◆ **Records for this exercise**:

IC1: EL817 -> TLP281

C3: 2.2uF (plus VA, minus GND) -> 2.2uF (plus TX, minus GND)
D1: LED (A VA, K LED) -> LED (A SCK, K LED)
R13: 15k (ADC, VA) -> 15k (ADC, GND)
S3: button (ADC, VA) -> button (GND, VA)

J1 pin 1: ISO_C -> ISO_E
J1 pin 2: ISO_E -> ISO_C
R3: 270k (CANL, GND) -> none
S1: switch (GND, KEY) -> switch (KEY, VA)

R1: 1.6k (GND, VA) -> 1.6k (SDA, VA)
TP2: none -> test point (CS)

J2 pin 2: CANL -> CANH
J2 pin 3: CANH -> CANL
...
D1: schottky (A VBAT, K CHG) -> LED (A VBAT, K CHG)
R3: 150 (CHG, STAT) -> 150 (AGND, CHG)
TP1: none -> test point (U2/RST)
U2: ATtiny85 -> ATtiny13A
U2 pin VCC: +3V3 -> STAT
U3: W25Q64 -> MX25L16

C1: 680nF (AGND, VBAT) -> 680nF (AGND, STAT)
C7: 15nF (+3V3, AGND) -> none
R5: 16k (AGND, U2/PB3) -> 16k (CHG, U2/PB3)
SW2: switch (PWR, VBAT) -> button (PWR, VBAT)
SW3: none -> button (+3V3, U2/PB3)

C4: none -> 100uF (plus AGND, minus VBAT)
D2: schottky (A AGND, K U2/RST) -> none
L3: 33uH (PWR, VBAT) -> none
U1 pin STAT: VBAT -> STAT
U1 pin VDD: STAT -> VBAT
==
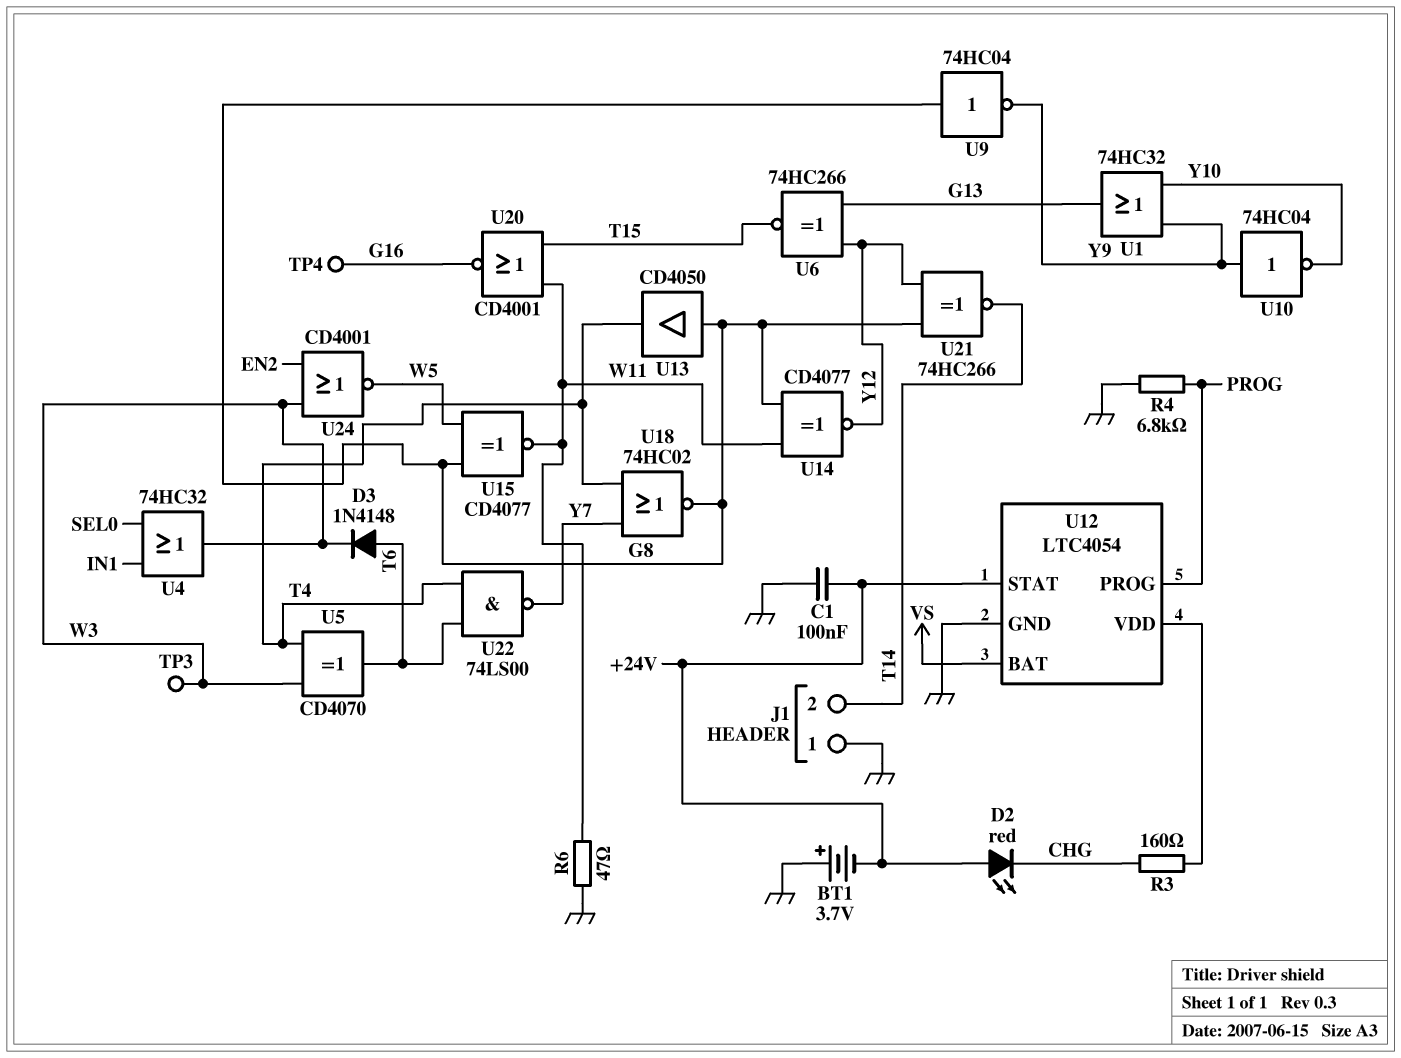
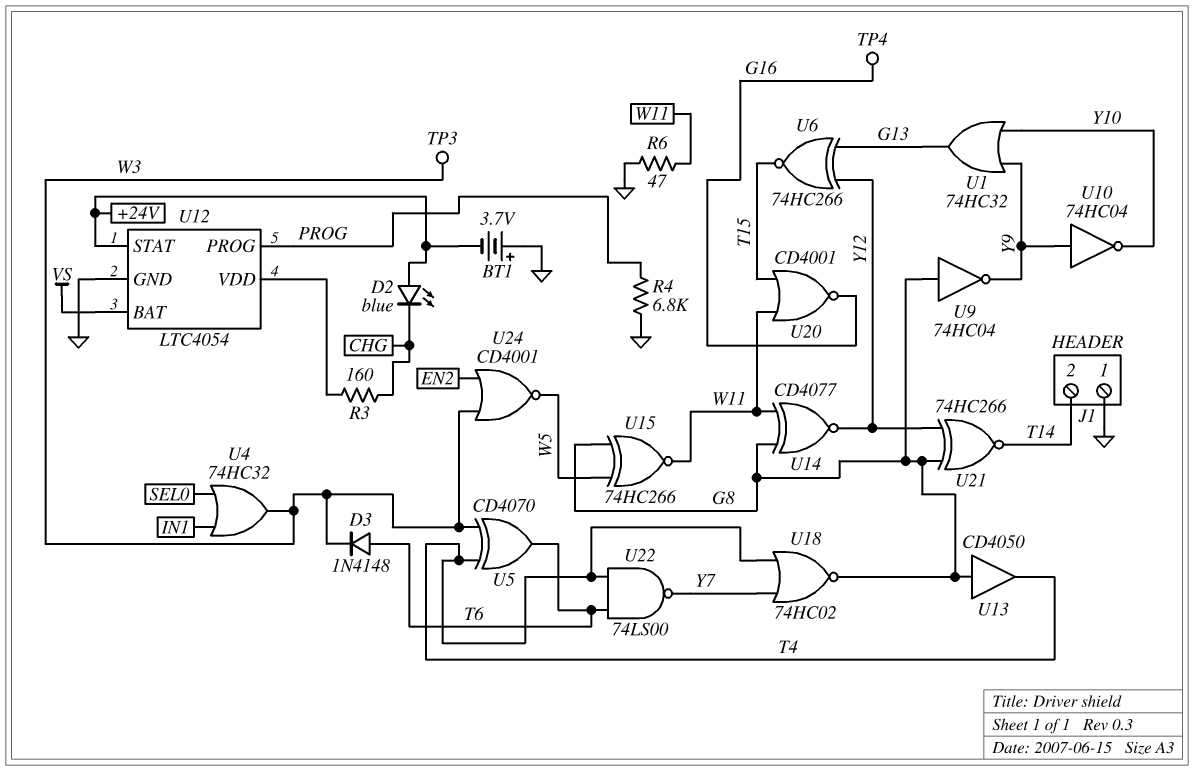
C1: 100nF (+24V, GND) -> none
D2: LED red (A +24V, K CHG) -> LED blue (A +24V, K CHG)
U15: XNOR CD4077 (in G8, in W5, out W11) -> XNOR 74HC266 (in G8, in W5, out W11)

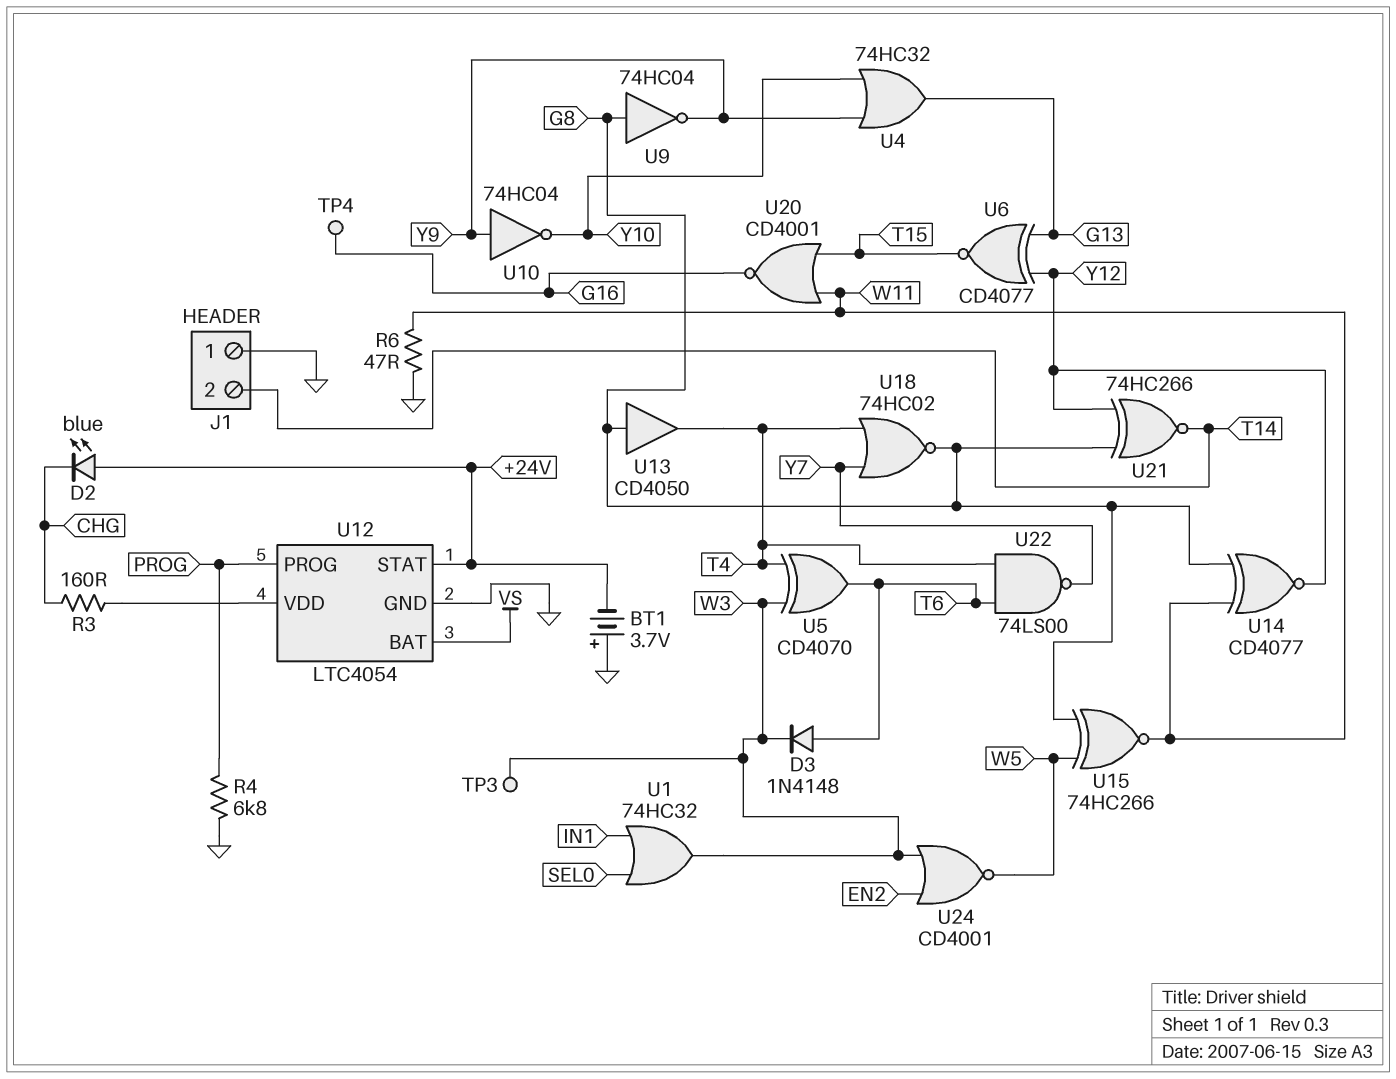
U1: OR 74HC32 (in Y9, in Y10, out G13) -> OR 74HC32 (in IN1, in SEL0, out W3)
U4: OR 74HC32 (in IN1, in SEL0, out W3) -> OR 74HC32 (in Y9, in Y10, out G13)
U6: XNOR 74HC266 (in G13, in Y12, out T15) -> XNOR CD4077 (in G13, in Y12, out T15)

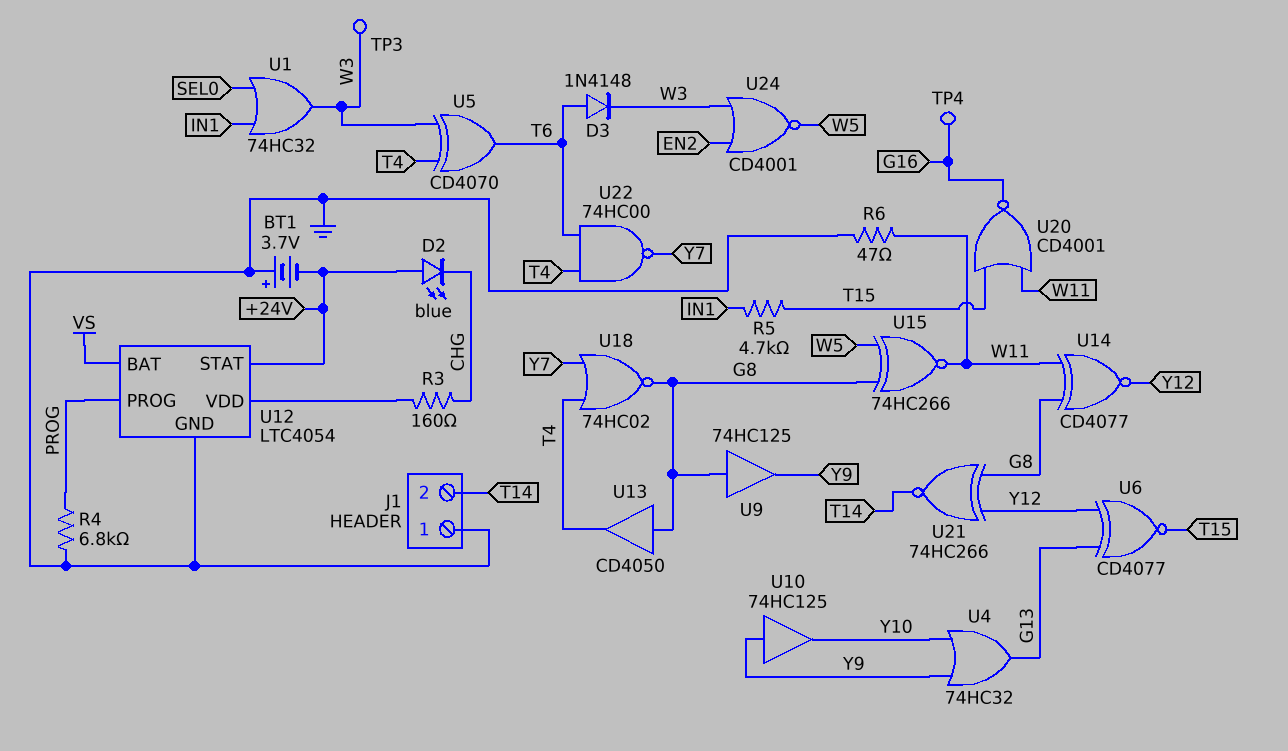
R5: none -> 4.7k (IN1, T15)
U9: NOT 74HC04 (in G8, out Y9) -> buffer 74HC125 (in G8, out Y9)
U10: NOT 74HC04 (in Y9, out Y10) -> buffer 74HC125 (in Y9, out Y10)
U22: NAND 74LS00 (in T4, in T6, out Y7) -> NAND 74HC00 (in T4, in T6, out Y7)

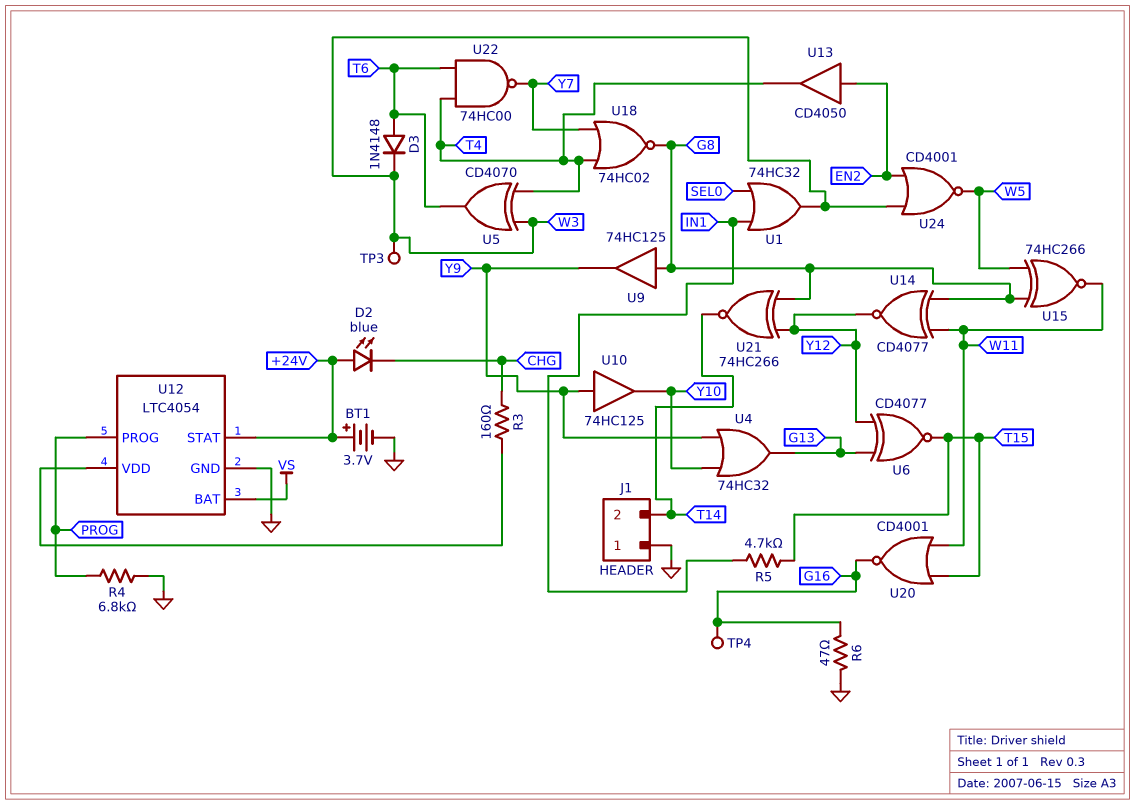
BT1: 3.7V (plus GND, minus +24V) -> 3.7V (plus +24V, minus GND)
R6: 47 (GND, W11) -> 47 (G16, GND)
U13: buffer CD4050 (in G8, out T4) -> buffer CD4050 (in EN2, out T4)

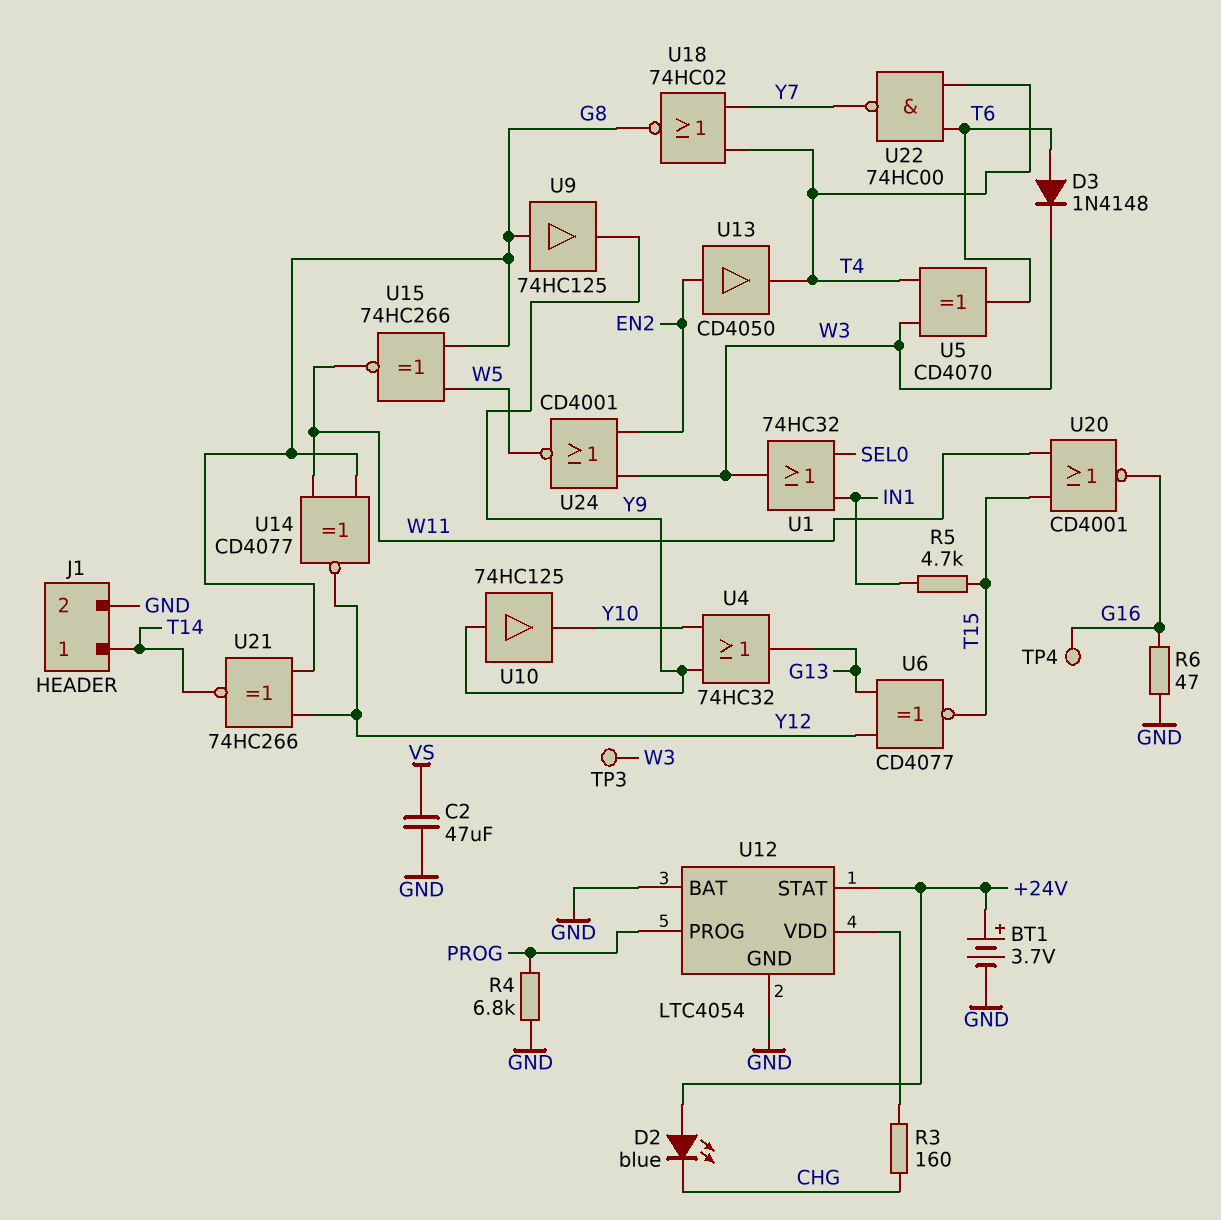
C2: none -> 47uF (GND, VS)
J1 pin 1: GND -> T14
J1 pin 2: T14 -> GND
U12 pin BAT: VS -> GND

◆ **Exercise goal**: A complete answer gives every line of the data that includes "CANL".

◆ **Solution**:
R3: 270k (CANL, GND) -> none
J2 pin 2: CANL -> CANH
J2 pin 3: CANH -> CANL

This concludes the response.